[Records drawn from a dataset]
>>

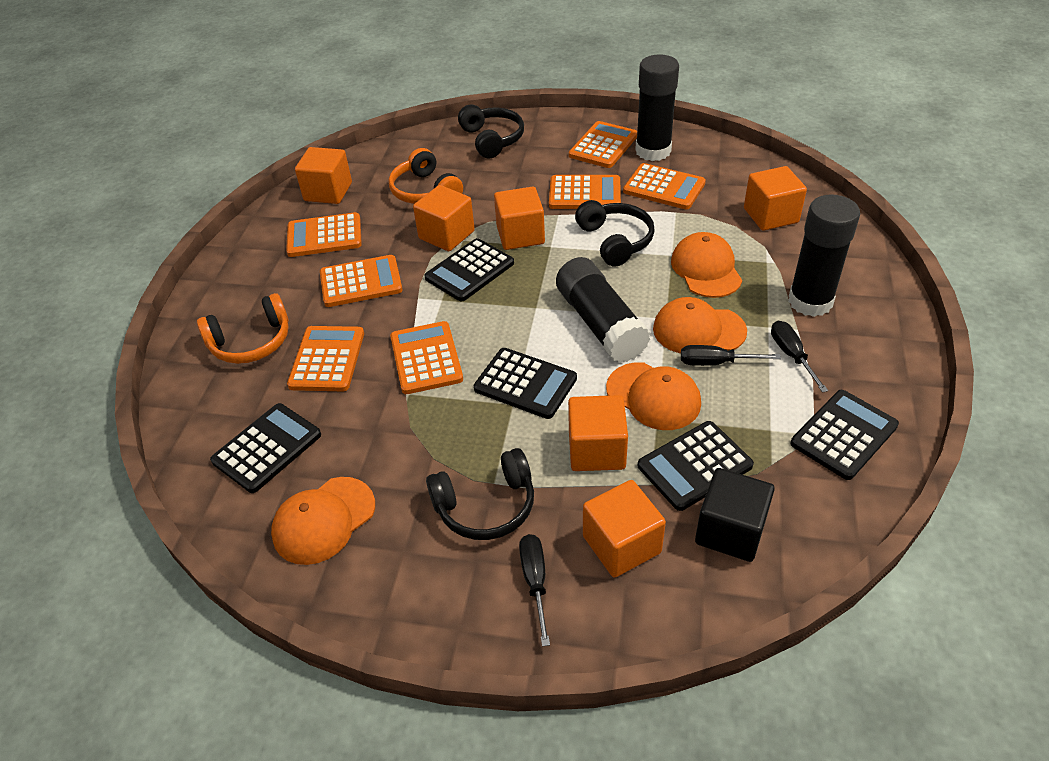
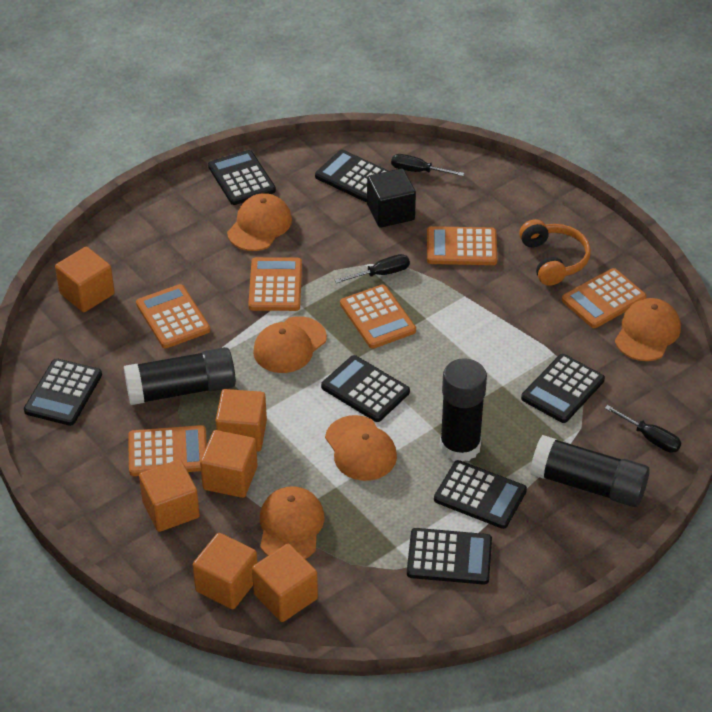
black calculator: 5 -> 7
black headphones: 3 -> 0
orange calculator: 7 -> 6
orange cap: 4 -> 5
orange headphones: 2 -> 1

<<
>>

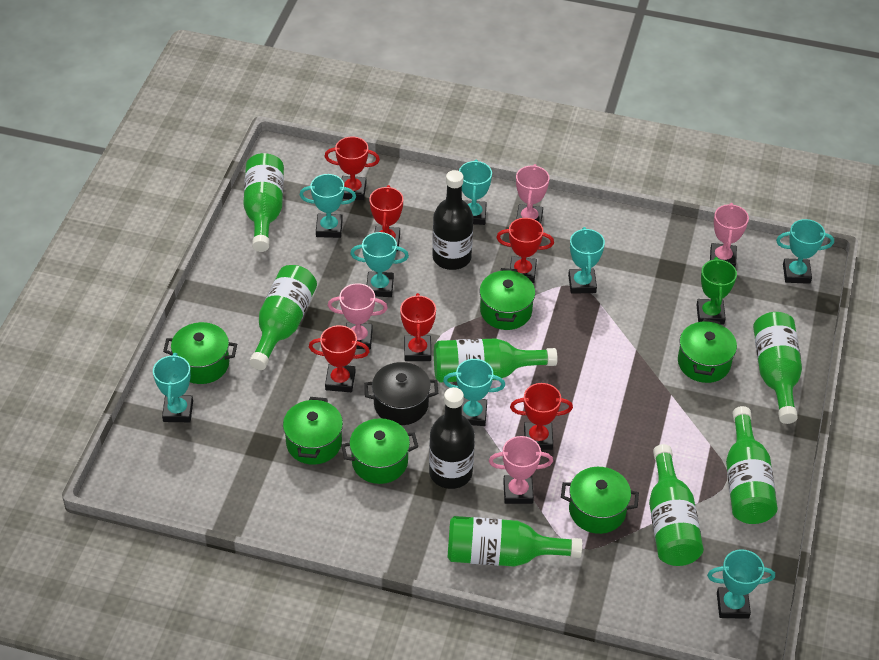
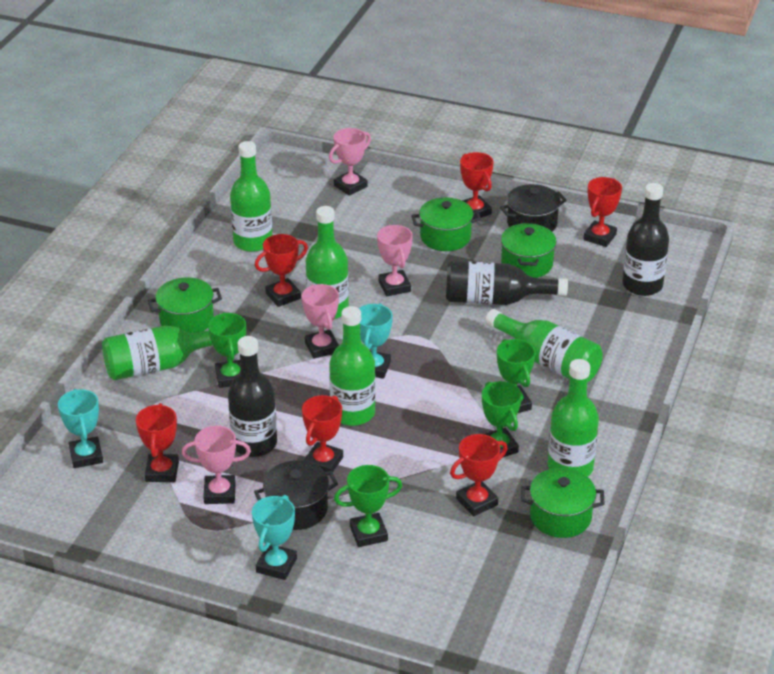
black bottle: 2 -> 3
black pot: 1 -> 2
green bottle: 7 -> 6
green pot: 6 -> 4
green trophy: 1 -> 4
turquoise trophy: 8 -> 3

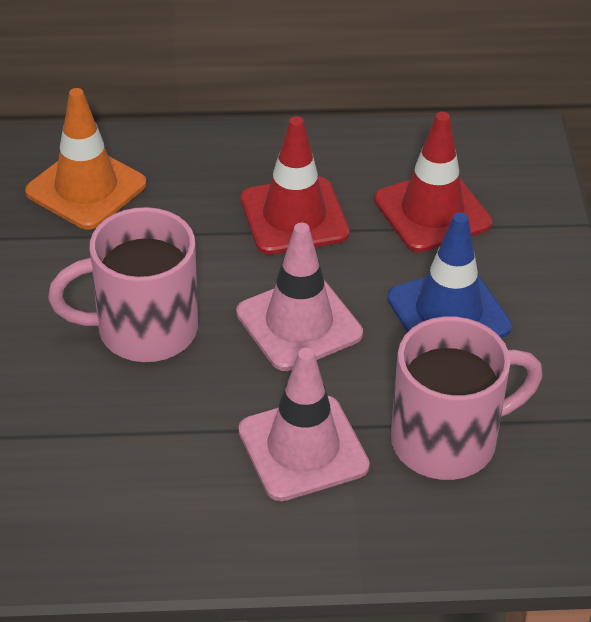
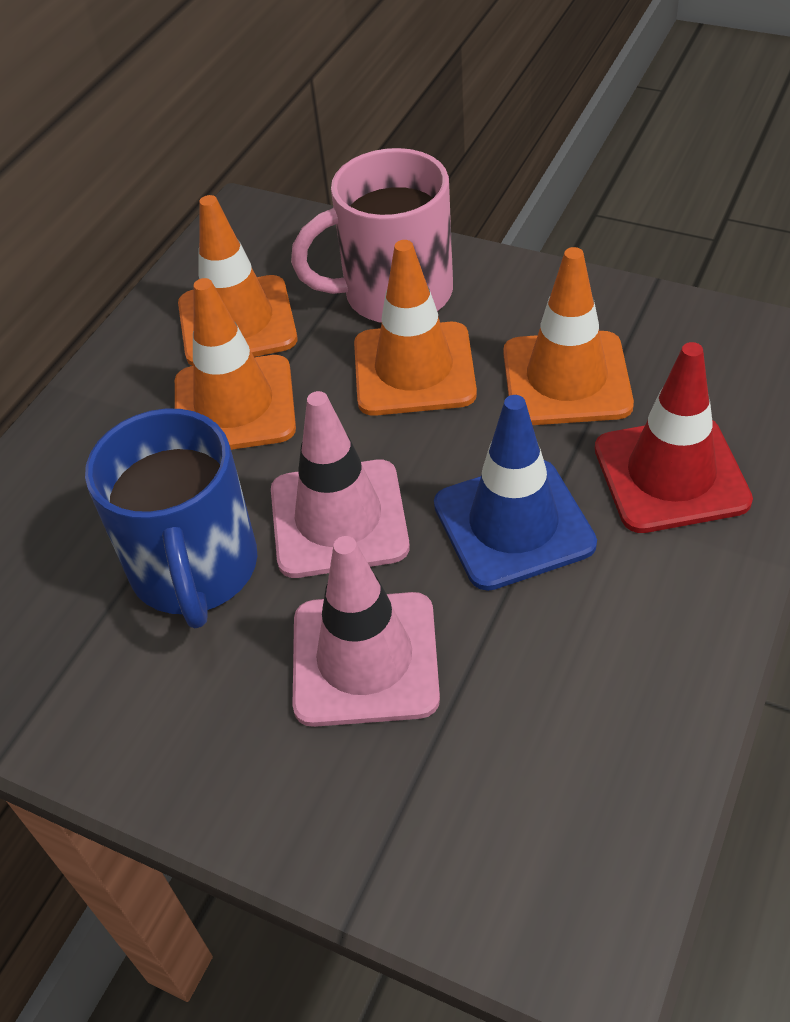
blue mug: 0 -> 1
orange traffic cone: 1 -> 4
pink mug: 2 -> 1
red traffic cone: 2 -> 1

<<
>>

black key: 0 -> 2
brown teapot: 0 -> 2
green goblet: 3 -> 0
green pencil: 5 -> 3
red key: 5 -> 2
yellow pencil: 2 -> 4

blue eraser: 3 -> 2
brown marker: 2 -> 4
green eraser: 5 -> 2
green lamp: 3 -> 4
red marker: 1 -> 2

<<

(Work instructions) In the data above, start at the line that has "yellow pencil: 2 -> 4", stop after the line that has "red marker: 1 -> 2", and print every line in between exactly as it stands.

(Solution below)
yellow pencil: 2 -> 4

blue eraser: 3 -> 2
brown marker: 2 -> 4
green eraser: 5 -> 2
green lamp: 3 -> 4
red marker: 1 -> 2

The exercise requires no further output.